- _What to do_:
The word "ring" may appear in some lines of the data; copy every such line.

START Records supplied

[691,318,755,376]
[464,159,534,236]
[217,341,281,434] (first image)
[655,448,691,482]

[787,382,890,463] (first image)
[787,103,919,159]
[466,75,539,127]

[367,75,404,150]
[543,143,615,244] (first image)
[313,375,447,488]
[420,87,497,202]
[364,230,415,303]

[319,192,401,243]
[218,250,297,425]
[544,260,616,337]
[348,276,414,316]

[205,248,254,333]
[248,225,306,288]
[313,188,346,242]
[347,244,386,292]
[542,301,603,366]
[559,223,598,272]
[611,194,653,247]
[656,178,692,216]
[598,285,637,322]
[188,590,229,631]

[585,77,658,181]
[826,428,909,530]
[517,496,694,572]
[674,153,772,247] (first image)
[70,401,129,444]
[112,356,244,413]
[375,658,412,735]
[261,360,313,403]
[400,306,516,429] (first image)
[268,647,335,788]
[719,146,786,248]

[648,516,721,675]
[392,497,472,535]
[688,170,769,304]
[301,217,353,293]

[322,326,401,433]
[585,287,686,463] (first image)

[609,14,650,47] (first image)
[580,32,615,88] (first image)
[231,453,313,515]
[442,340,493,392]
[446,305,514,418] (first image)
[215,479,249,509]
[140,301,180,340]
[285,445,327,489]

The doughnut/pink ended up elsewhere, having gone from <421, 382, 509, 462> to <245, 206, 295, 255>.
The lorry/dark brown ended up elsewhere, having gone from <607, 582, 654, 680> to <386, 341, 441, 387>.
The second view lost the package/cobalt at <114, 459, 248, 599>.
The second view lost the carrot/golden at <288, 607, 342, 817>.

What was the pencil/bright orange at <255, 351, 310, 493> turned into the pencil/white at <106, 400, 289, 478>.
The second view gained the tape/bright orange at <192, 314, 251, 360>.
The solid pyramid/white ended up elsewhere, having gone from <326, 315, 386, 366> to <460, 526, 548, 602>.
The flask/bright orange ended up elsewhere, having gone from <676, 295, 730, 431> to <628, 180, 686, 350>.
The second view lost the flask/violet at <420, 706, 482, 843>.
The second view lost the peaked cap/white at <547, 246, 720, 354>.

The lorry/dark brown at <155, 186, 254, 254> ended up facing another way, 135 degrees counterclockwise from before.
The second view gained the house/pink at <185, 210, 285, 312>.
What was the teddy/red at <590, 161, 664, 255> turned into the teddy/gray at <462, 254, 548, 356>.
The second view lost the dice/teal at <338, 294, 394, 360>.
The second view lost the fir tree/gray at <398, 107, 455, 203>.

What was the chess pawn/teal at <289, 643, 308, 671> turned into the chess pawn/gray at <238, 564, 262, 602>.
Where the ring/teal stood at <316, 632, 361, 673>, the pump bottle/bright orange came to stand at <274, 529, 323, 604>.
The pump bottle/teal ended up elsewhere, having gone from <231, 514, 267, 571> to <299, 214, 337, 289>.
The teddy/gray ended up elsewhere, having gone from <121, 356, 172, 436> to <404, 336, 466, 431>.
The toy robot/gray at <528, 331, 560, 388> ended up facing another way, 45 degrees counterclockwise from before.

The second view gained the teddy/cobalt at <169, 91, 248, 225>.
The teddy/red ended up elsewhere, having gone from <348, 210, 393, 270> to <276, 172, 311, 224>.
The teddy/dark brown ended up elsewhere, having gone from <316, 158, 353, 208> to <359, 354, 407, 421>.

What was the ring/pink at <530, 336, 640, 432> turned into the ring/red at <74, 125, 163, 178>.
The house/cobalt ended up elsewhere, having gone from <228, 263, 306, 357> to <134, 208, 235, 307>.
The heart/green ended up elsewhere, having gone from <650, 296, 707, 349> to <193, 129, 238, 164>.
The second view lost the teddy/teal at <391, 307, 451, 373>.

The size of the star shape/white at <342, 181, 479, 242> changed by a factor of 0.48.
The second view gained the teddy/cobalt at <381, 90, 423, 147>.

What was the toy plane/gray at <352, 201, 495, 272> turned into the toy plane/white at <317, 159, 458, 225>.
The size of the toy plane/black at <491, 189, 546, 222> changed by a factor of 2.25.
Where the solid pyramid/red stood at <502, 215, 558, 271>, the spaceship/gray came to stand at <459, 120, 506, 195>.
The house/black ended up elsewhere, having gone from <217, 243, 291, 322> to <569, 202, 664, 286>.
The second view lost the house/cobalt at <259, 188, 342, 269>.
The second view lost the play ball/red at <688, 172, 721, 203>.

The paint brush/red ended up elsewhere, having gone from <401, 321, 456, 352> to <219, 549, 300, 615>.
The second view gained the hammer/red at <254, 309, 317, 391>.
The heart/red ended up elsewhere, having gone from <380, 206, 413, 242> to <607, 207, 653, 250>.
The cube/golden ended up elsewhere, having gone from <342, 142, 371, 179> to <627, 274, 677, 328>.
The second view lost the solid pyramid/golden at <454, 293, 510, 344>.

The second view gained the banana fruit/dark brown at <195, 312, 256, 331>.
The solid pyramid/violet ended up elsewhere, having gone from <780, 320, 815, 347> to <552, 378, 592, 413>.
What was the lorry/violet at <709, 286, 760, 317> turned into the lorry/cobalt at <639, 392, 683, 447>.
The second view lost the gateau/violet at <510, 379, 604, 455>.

END Records supplied

- _Your response_:
Where the ring/teal stood at <316, 632, 361, 673>, the pump bottle/bright orange came to stand at <274, 529, 323, 604>.
What was the ring/pink at <530, 336, 640, 432> turned into the ring/red at <74, 125, 163, 178>.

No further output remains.